Could you give the listing again exactly, without its pictures?
*****
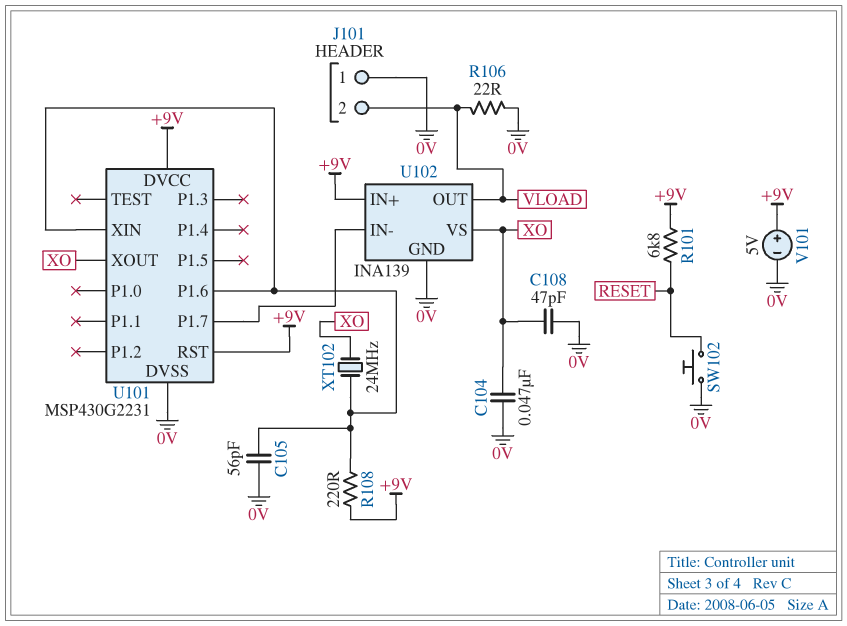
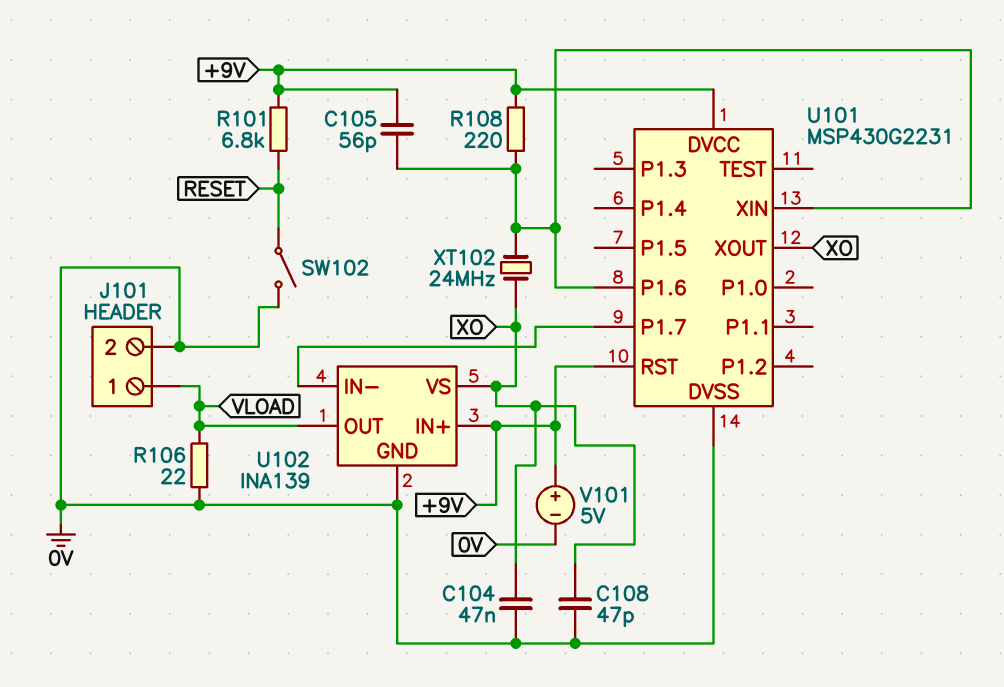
C105: 56pF (0V, U101/P1.6) -> 56pF (+9V, U101/P1.6)
J101 pin 1: 0V -> VLOAD
J101 pin 2: VLOAD -> 0V
SW102: button (0V, RESET) -> switch (0V, RESET)

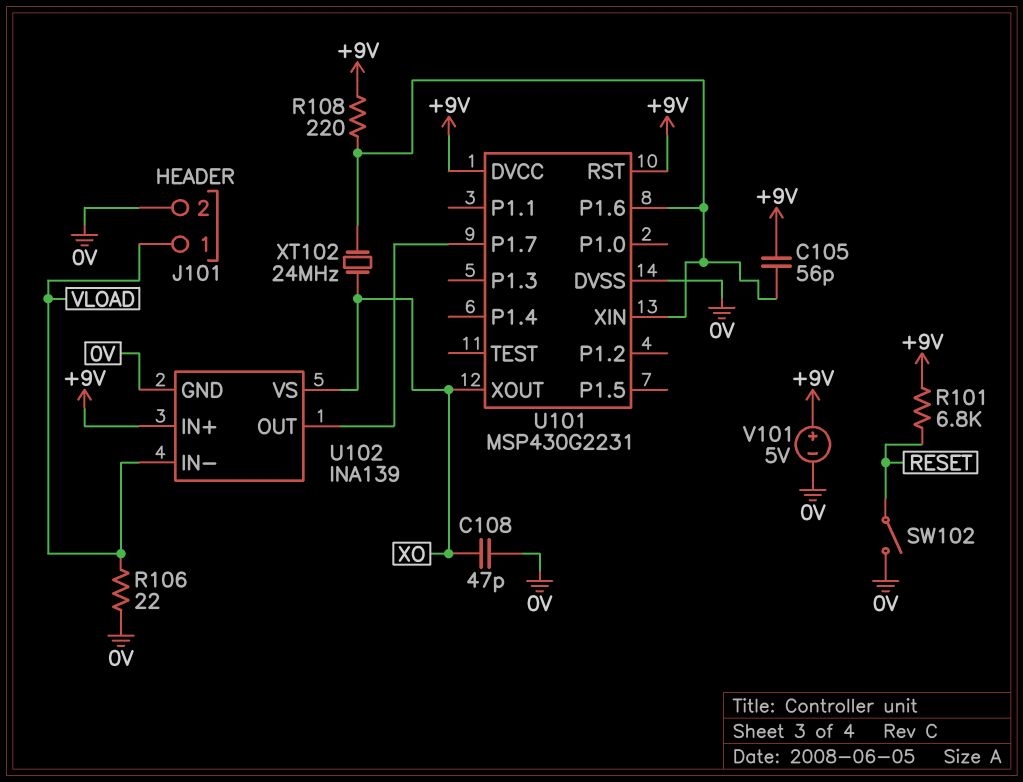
C104: 47nF (0V, XO) -> none
U102 pin IN-: U101/P1.7 -> VLOAD
U102 pin OUT: VLOAD -> U101/P1.7

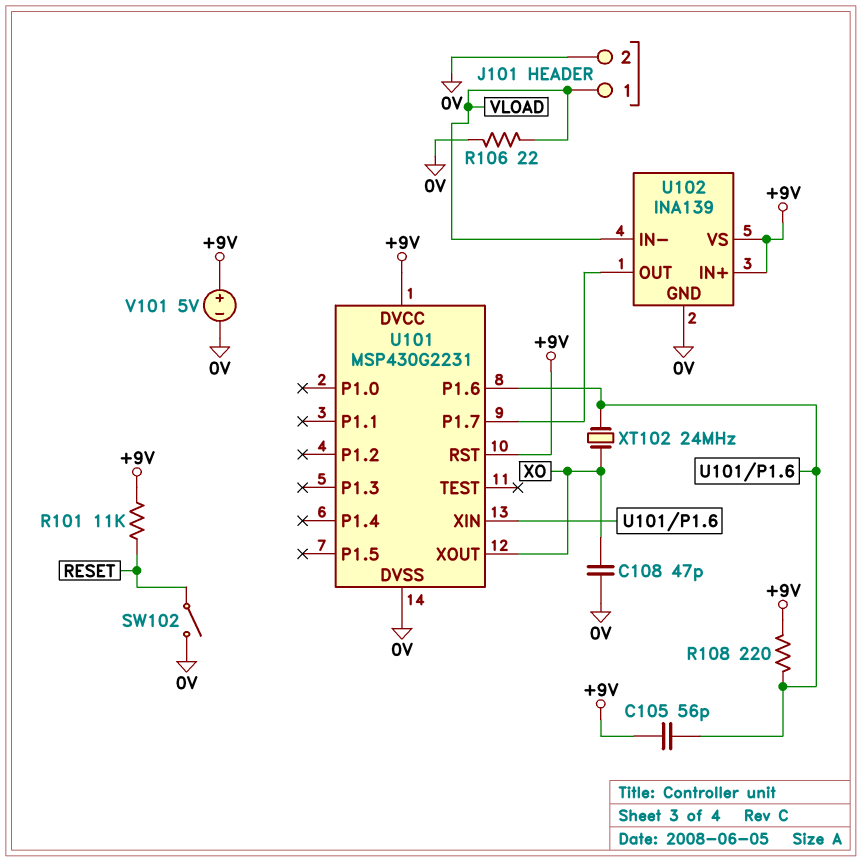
R101: 6.8k (+9V, RESET) -> 11k (+9V, RESET)
U102 pin VS: XO -> +9V

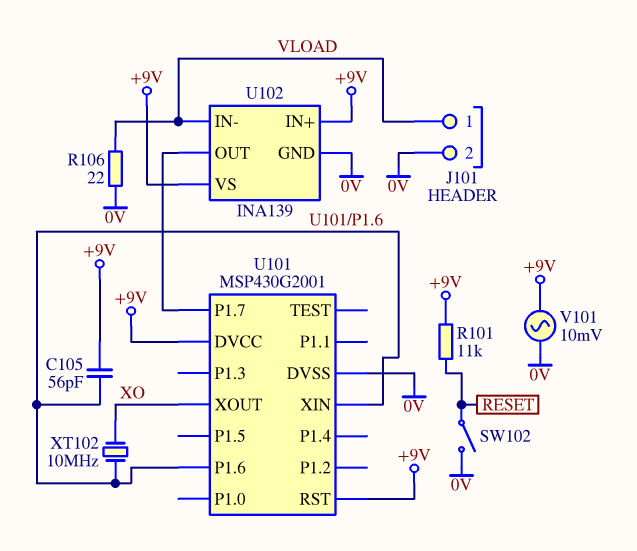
C108: 47pF (0V, XO) -> none
R108: 220 (+9V, U101/P1.6) -> none
U101: MSP430G2231 -> MSP430G2001
V101: 5V (plus +9V, minus 0V) -> AC 10mV (+9V, 0V)
XT102: 24MHz (U101/P1.6, XO) -> 10MHz (U101/P1.6, XO)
*****
* **Result of the task**:
C105: 56pF (0V, U101/P1.6) -> 56pF (+9V, U101/P1.6)
J101 pin 1: 0V -> VLOAD
J101 pin 2: VLOAD -> 0V
SW102: button (0V, RESET) -> switch (0V, RESET)

C104: 47nF (0V, XO) -> none
U102 pin IN-: U101/P1.7 -> VLOAD
U102 pin OUT: VLOAD -> U101/P1.7

R101: 6.8k (+9V, RESET) -> 11k (+9V, RESET)
U102 pin VS: XO -> +9V

C108: 47pF (0V, XO) -> none
R108: 220 (+9V, U101/P1.6) -> none
U101: MSP430G2231 -> MSP430G2001
V101: 5V (plus +9V, minus 0V) -> AC 10mV (+9V, 0V)
XT102: 24MHz (U101/P1.6, XO) -> 10MHz (U101/P1.6, XO)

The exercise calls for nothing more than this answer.